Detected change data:

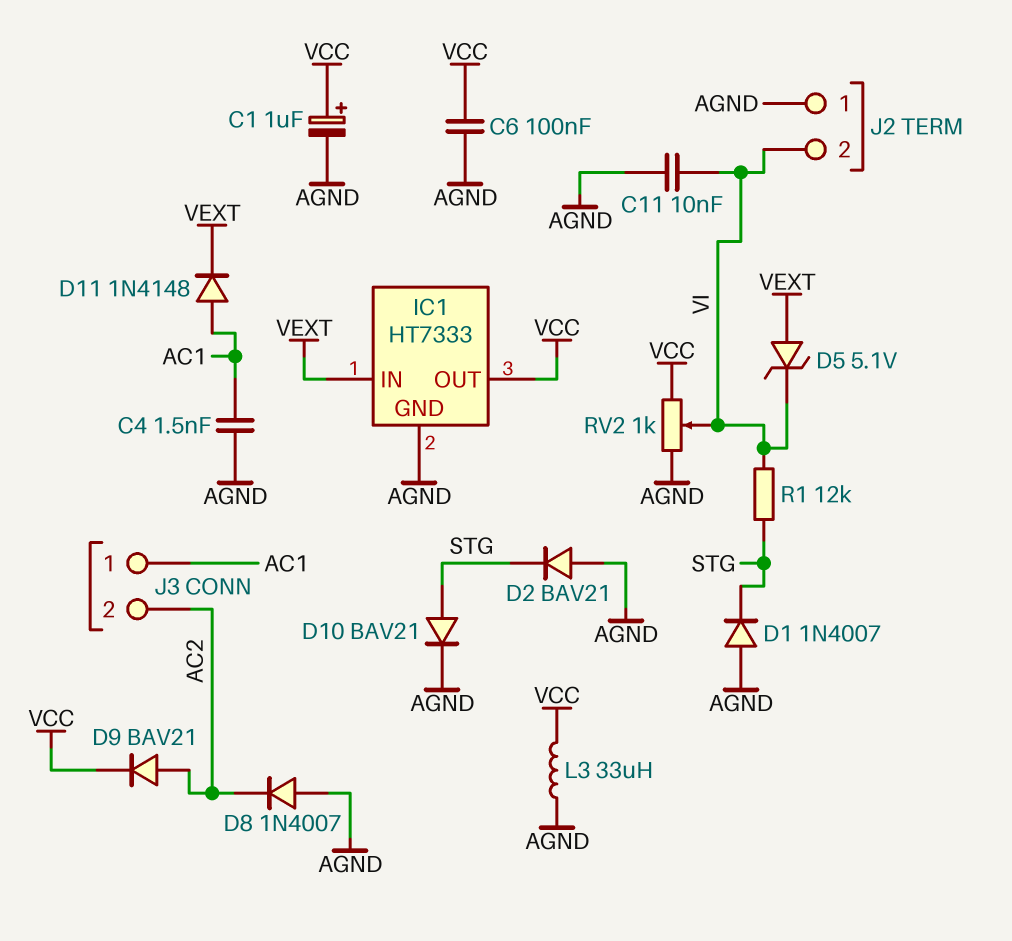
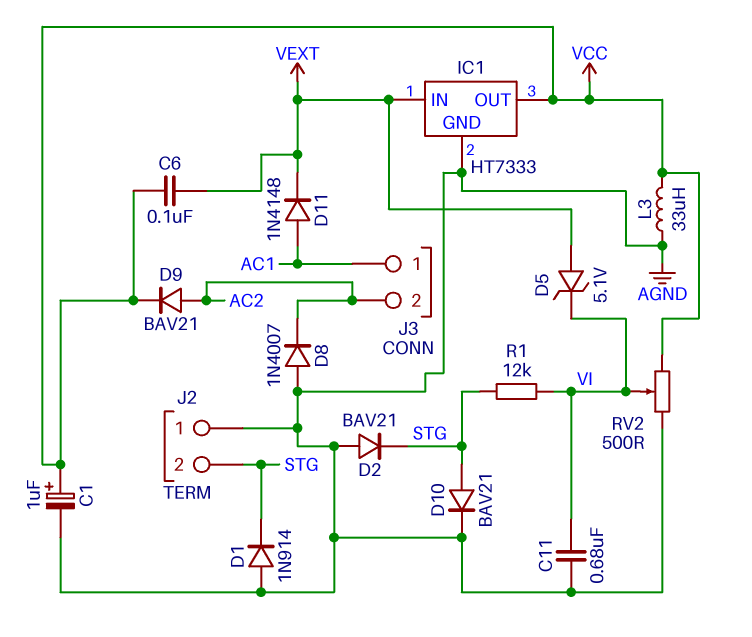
C4: 1.5nF (AC1, AGND) -> none
C6: 100nF (AGND, VCC) -> 100nF (VCC, VEXT)
C11: 10nF (AGND, VI) -> 680nF (AGND, VI)
D1: diode 1N4007 (A AGND, K STG) -> diode 1N914 (A AGND, K STG)
J2 pin 2: VI -> STG
RV2: 1k (AGND, VCC, wiper VI) -> 500 (AGND, VCC, wiper VI)

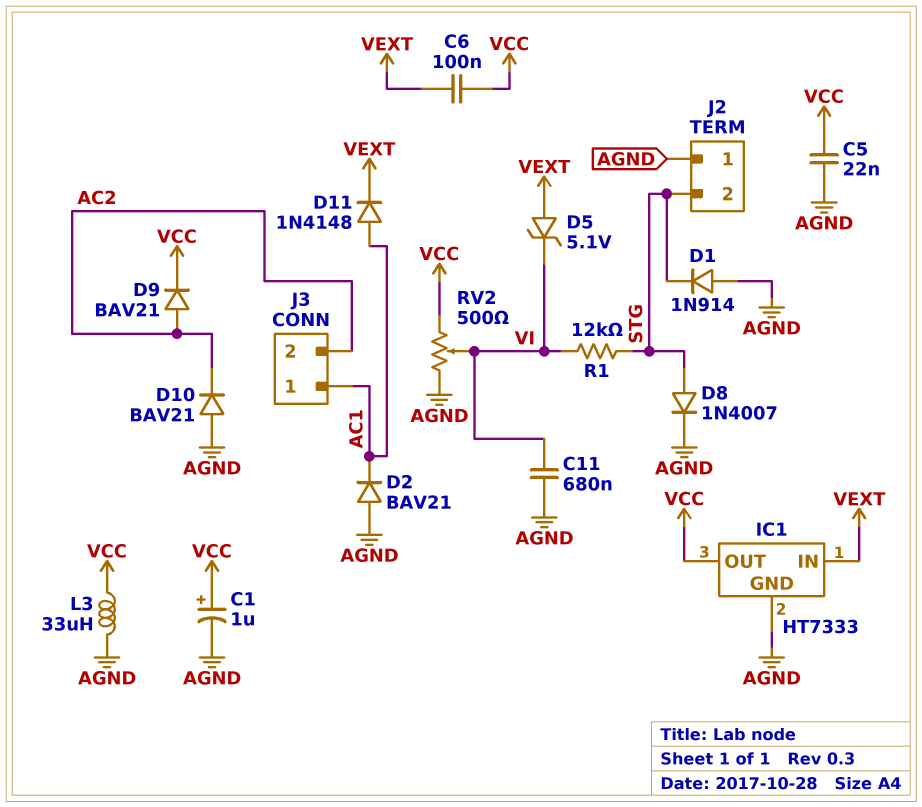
C5: none -> 22nF (AGND, VCC)
D2: diode BAV21 (A AGND, K STG) -> diode BAV21 (A AGND, K AC1)
D8: diode 1N4007 (A AGND, K AC2) -> diode 1N4007 (A STG, K AGND)
D10: diode BAV21 (A STG, K AGND) -> diode BAV21 (A AGND, K AC2)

_WHAT TO DO_
Answer with the exact lines running from the one that contains "C5: none -> 22nF (AGND, VCC)" through the last line of the data. Include no other line.

_TASK ANSWER_
C5: none -> 22nF (AGND, VCC)
D2: diode BAV21 (A AGND, K STG) -> diode BAV21 (A AGND, K AC1)
D8: diode 1N4007 (A AGND, K AC2) -> diode 1N4007 (A STG, K AGND)
D10: diode BAV21 (A STG, K AGND) -> diode BAV21 (A AGND, K AC2)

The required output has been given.